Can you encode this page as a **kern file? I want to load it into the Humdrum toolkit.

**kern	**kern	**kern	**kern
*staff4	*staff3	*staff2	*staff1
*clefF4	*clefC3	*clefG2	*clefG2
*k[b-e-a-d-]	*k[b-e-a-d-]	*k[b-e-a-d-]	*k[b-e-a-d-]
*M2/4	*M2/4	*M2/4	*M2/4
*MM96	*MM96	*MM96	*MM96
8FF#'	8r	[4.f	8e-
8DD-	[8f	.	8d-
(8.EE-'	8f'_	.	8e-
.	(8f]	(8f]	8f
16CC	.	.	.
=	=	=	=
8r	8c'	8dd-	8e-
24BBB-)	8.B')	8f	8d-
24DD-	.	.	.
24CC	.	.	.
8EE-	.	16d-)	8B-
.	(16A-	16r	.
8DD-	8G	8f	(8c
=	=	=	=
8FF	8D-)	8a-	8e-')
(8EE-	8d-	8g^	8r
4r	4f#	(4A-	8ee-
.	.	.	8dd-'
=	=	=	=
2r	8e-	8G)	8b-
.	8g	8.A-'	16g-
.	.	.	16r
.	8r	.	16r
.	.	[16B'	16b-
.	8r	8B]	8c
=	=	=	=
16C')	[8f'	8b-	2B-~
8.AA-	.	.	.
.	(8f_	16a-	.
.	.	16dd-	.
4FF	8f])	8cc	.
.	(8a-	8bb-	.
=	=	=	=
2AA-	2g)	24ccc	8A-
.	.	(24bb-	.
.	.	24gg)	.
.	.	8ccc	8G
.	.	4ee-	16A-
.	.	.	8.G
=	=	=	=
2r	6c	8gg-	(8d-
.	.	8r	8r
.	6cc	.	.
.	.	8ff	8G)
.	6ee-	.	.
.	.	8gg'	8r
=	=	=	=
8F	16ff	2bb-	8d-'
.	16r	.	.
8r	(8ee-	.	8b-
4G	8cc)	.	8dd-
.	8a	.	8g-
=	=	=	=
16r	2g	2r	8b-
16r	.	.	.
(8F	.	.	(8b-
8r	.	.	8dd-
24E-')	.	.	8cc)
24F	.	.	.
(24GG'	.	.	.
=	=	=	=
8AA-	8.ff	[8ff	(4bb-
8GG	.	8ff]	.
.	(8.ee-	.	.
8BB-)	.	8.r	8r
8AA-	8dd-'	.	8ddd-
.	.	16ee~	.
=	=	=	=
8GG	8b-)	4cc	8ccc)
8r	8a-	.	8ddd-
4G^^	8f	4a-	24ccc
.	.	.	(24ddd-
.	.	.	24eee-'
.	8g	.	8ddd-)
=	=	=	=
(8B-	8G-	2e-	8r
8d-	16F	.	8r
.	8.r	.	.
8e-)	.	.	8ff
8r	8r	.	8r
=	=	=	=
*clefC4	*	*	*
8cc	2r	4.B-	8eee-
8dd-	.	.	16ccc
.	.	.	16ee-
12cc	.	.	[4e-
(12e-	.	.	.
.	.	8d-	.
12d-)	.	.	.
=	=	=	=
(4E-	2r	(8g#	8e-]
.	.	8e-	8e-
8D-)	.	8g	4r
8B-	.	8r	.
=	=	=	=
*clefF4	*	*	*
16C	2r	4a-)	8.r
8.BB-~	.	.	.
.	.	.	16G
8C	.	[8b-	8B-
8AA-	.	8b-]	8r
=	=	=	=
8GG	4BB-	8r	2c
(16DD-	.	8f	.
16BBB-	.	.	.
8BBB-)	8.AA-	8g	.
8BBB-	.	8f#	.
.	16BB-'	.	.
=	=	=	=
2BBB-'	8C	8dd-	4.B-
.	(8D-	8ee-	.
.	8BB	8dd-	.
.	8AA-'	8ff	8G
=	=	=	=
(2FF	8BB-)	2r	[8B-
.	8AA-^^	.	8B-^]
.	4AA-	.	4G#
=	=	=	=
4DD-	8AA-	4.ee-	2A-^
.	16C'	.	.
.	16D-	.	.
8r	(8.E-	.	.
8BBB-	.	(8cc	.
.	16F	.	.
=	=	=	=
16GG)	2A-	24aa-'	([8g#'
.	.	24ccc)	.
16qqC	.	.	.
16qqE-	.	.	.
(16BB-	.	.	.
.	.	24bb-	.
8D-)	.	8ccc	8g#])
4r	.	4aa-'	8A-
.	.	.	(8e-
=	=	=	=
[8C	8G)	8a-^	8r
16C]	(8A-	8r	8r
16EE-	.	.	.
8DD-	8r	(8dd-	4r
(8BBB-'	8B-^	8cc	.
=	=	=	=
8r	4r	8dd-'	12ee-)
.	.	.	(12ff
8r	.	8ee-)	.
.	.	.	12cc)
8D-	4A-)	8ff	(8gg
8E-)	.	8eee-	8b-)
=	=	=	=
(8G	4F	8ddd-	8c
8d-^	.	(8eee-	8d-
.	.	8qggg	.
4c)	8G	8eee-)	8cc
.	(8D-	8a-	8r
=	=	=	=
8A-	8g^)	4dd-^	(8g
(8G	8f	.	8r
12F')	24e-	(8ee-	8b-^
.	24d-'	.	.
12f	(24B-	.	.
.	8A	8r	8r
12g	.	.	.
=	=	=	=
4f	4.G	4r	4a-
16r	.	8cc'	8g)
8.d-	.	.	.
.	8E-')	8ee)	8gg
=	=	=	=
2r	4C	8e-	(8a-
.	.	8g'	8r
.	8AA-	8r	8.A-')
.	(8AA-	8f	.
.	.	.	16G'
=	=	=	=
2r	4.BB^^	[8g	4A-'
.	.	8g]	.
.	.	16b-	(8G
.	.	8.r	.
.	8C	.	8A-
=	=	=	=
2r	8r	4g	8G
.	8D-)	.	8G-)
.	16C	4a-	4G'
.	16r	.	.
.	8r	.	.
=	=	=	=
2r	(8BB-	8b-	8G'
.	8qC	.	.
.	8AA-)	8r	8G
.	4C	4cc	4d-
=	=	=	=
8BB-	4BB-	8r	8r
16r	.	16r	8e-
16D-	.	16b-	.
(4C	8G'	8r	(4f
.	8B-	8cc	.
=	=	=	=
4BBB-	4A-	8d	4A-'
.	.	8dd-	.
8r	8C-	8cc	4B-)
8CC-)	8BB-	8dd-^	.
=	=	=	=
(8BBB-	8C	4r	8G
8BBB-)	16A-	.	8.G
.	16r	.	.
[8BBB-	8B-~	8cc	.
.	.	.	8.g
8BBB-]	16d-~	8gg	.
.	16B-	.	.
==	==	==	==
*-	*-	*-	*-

▶ _Exercise description_: List each line in the items that contains the string "kern".

▶ _Full solution_:
Can you encode this page as a **kern file? I want to load it into the Humdrum toolkit.
**kern	**kern	**kern	**kern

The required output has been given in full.